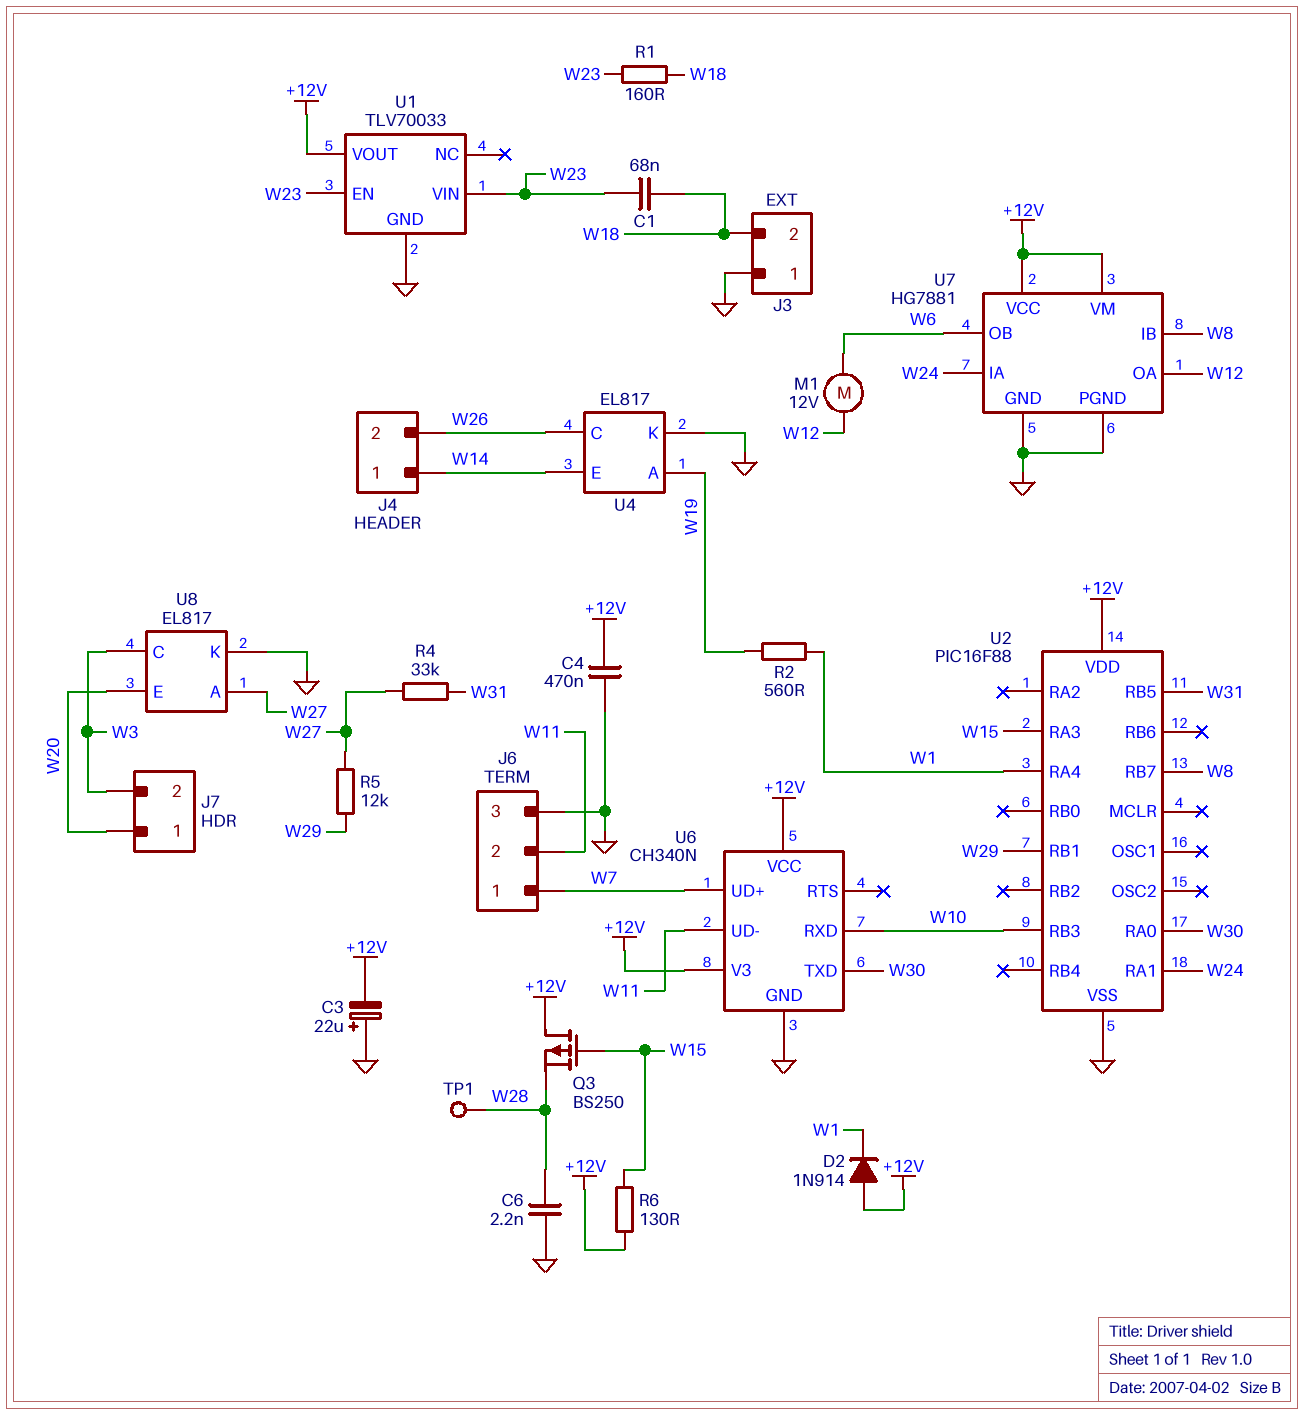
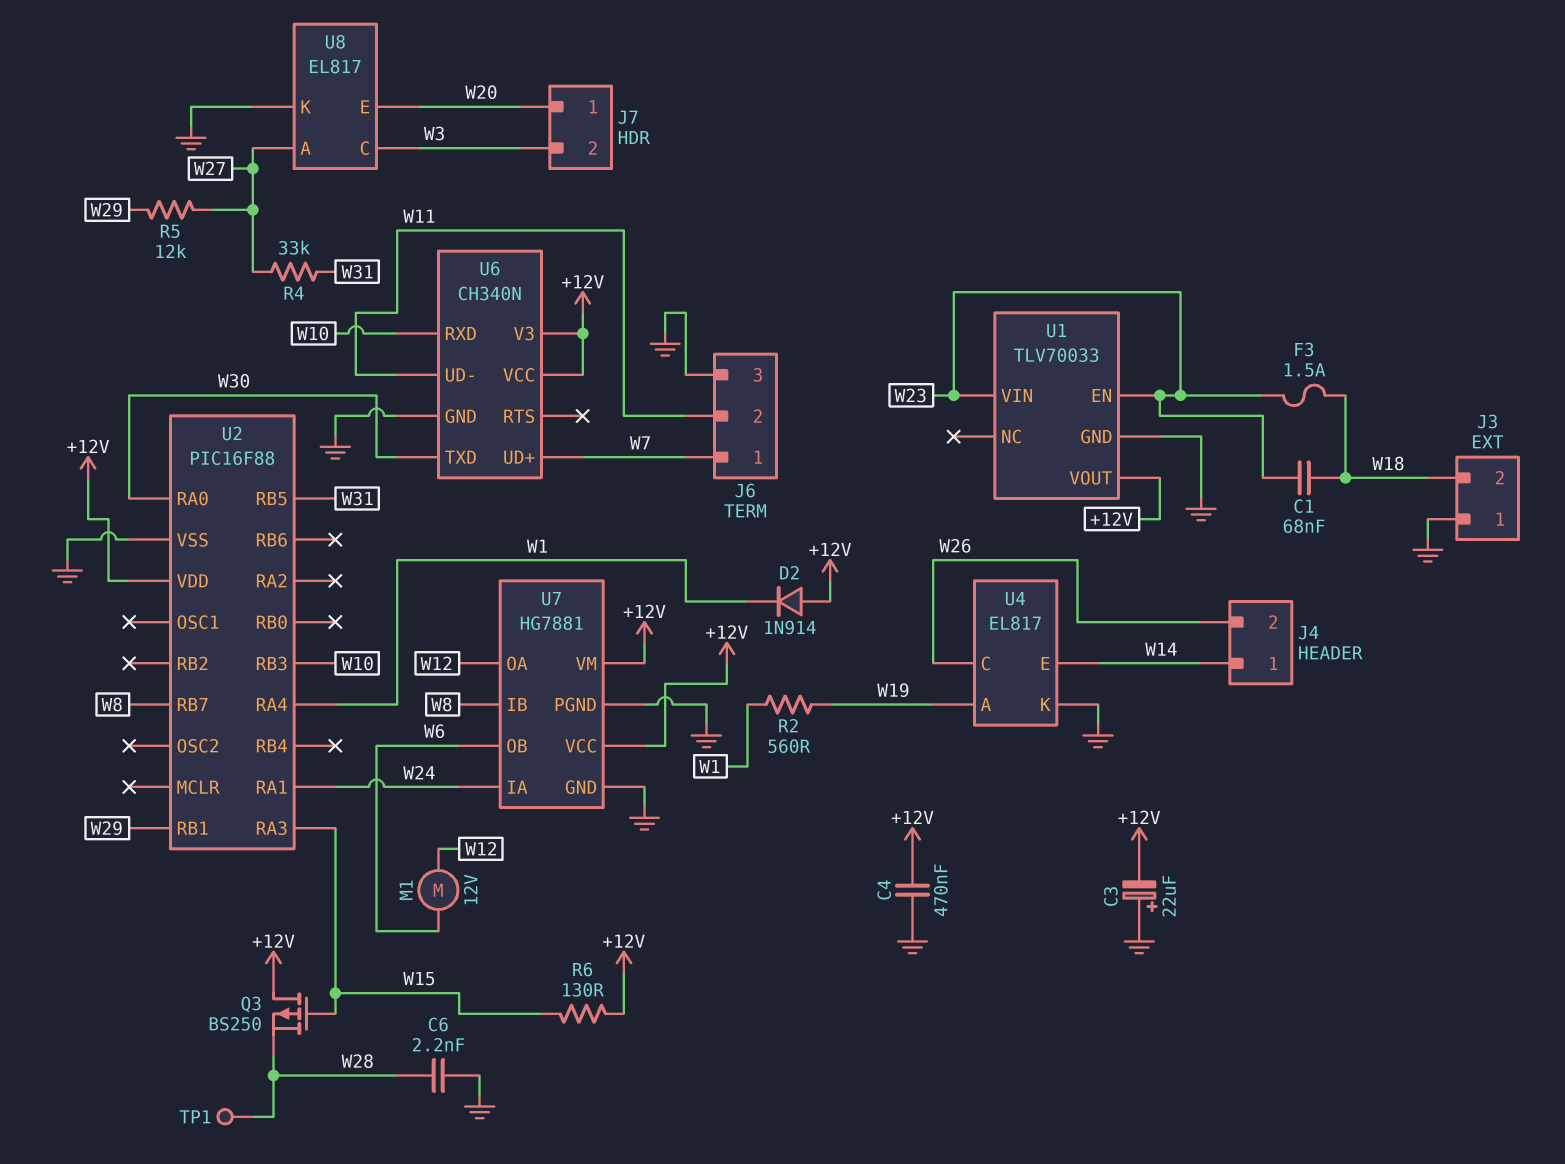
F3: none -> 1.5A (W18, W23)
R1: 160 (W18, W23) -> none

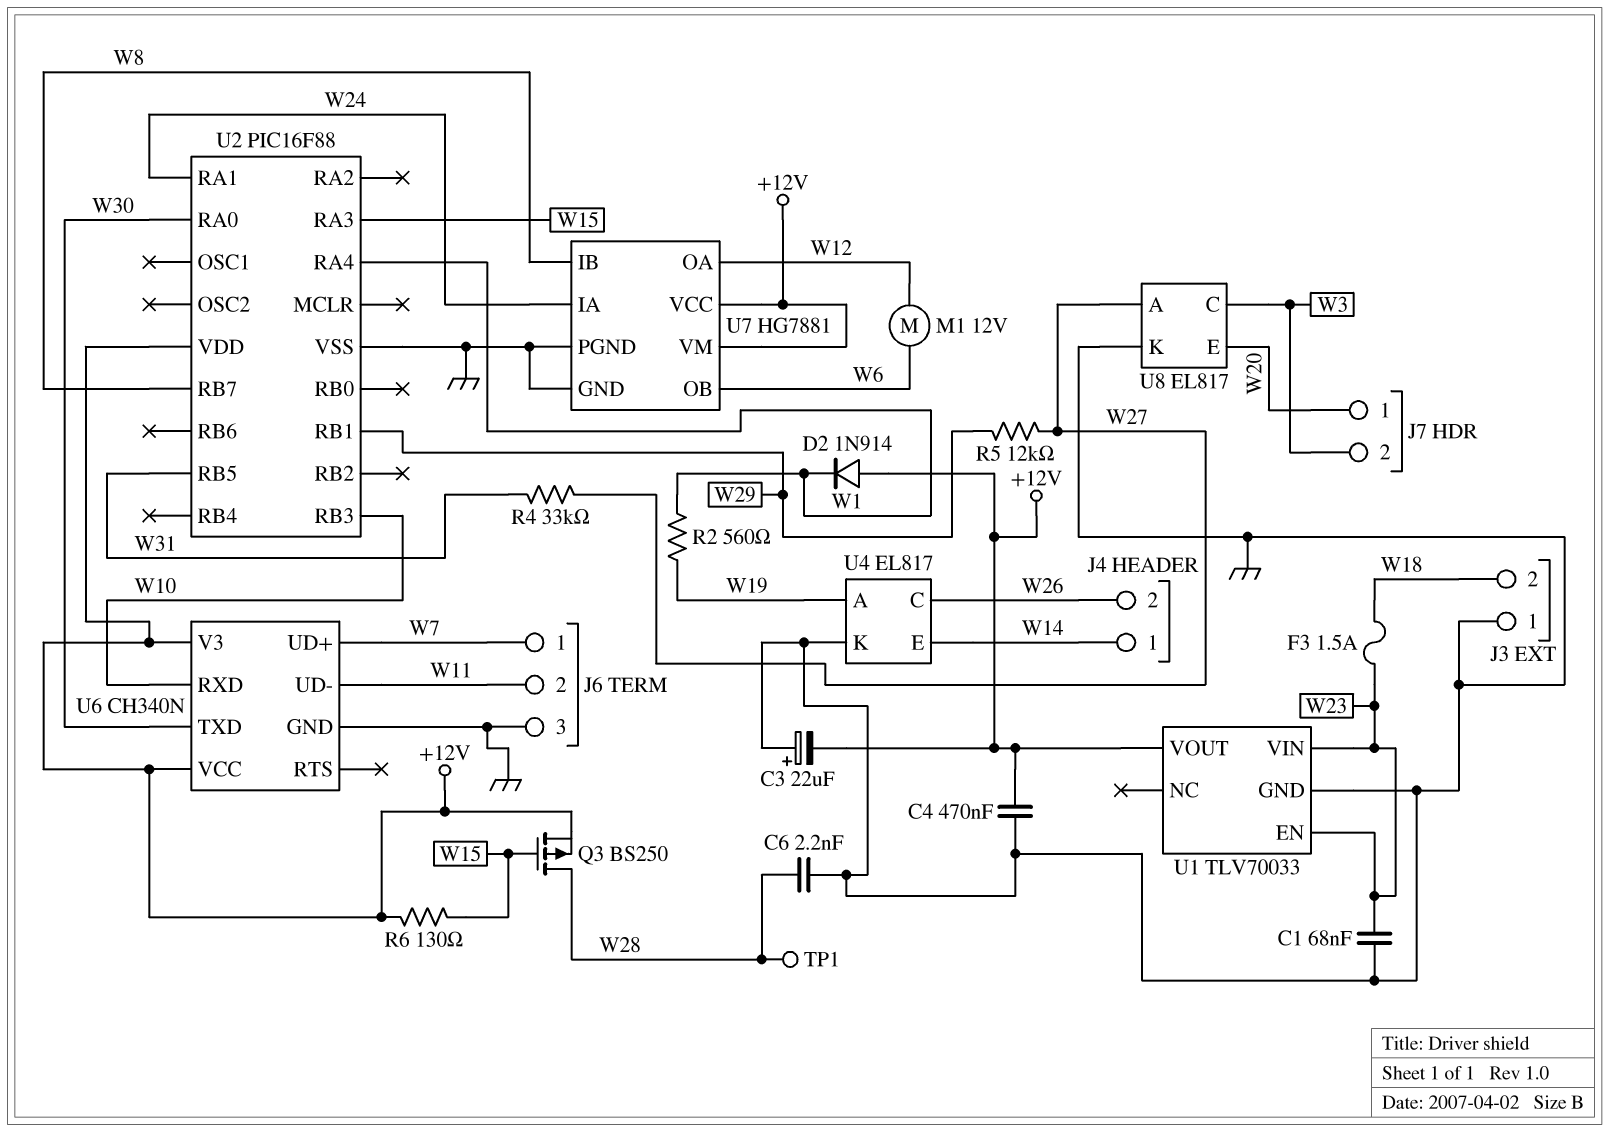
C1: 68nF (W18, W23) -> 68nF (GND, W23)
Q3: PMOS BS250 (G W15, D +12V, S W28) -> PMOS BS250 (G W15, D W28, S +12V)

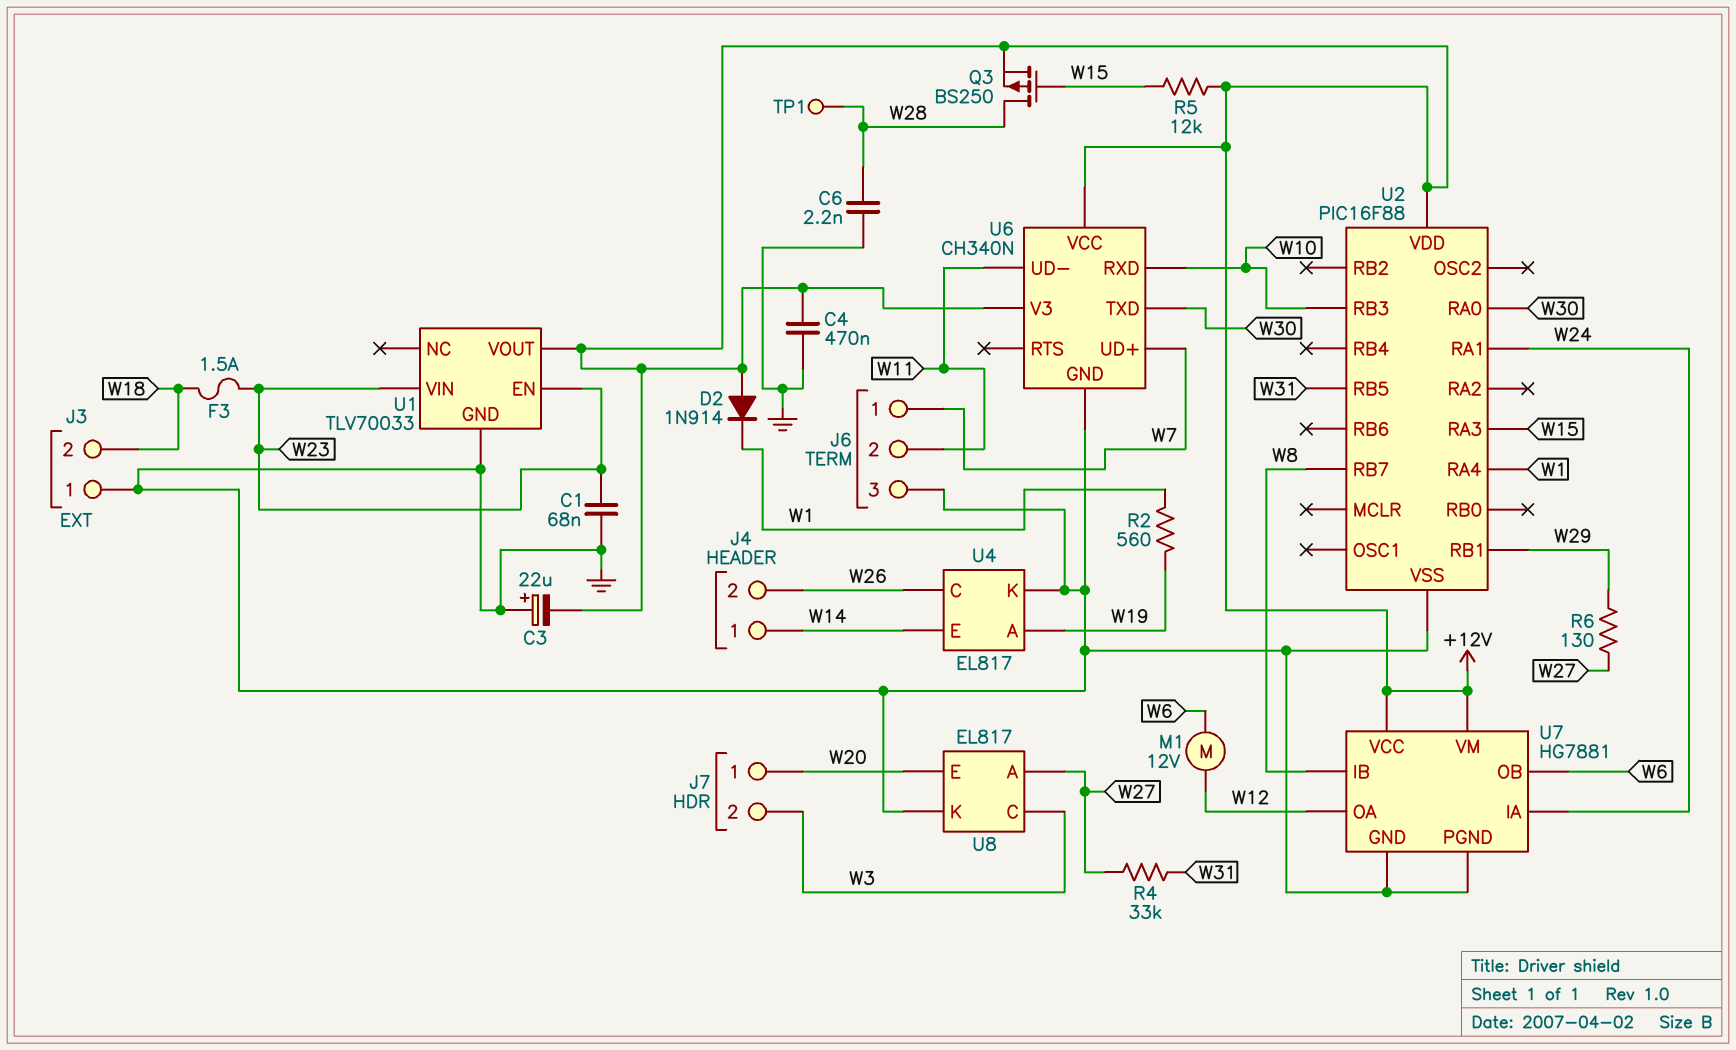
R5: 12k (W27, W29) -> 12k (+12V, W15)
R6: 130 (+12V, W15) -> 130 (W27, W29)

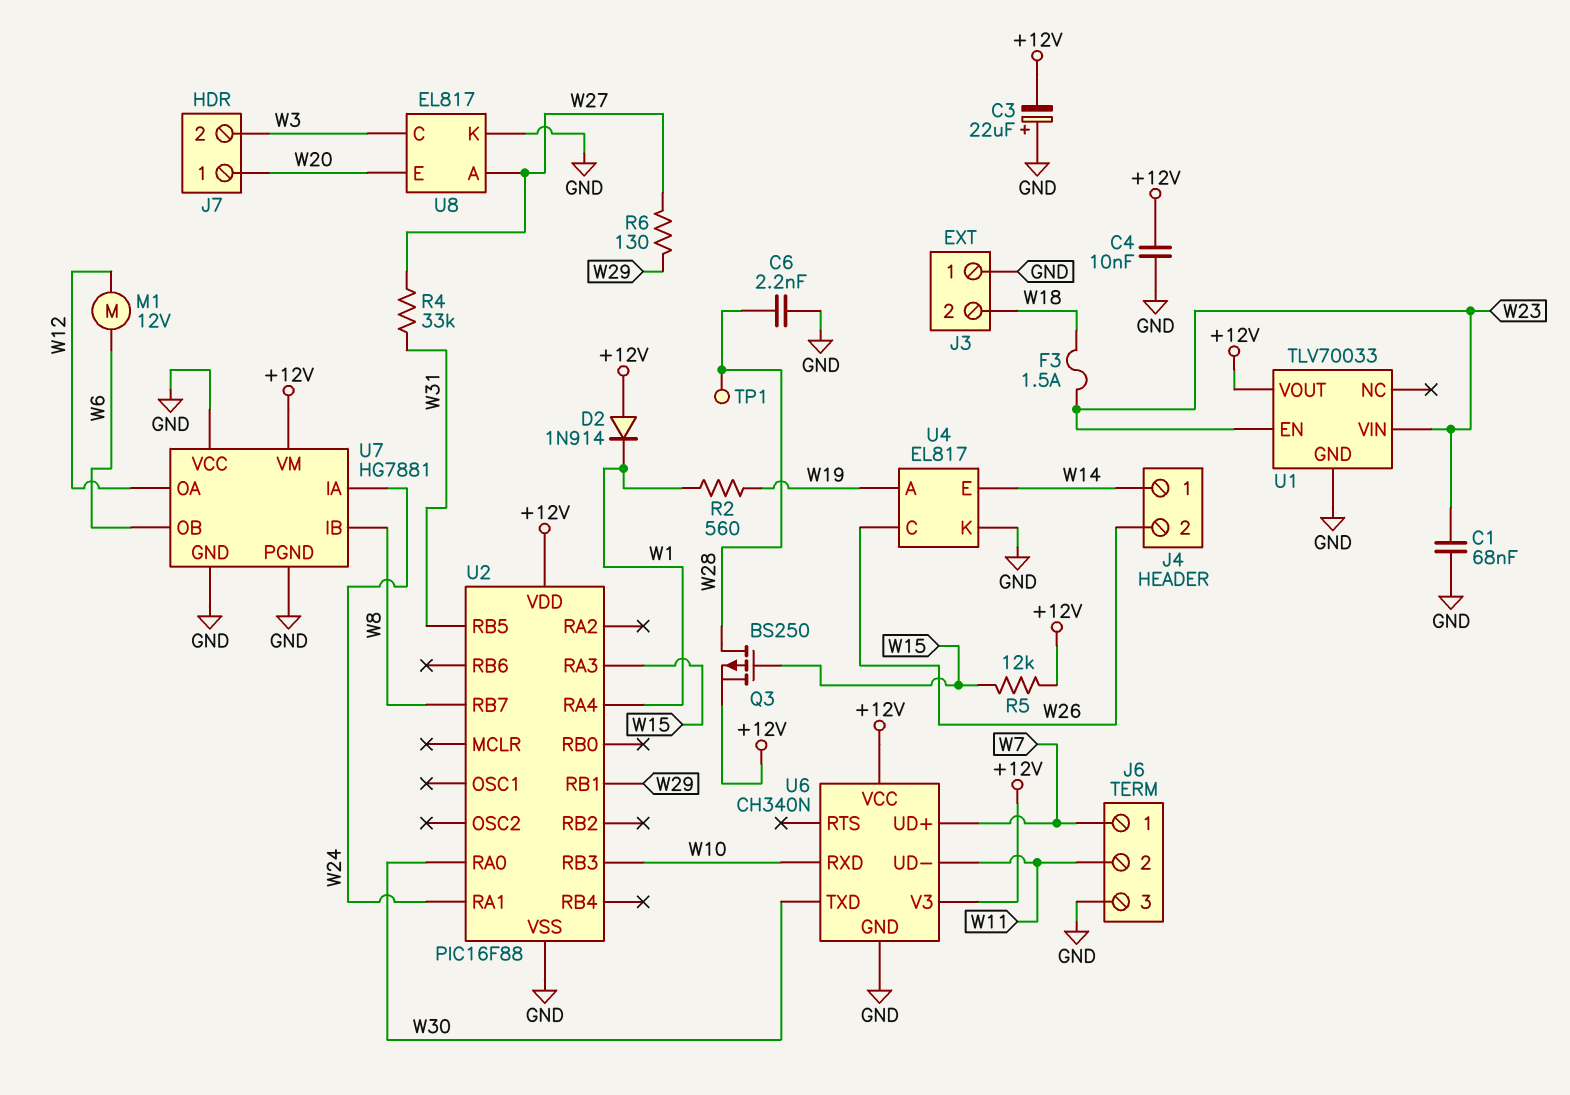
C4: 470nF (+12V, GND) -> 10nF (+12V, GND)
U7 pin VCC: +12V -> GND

Work to complete
In transcribing the material above, reproduce each line exactly and include none of the pictures.

Output for this task
F3: none -> 1.5A (W18, W23)
R1: 160 (W18, W23) -> none

C1: 68nF (W18, W23) -> 68nF (GND, W23)
Q3: PMOS BS250 (G W15, D +12V, S W28) -> PMOS BS250 (G W15, D W28, S +12V)

R5: 12k (W27, W29) -> 12k (+12V, W15)
R6: 130 (+12V, W15) -> 130 (W27, W29)

C4: 470nF (+12V, GND) -> 10nF (+12V, GND)
U7 pin VCC: +12V -> GND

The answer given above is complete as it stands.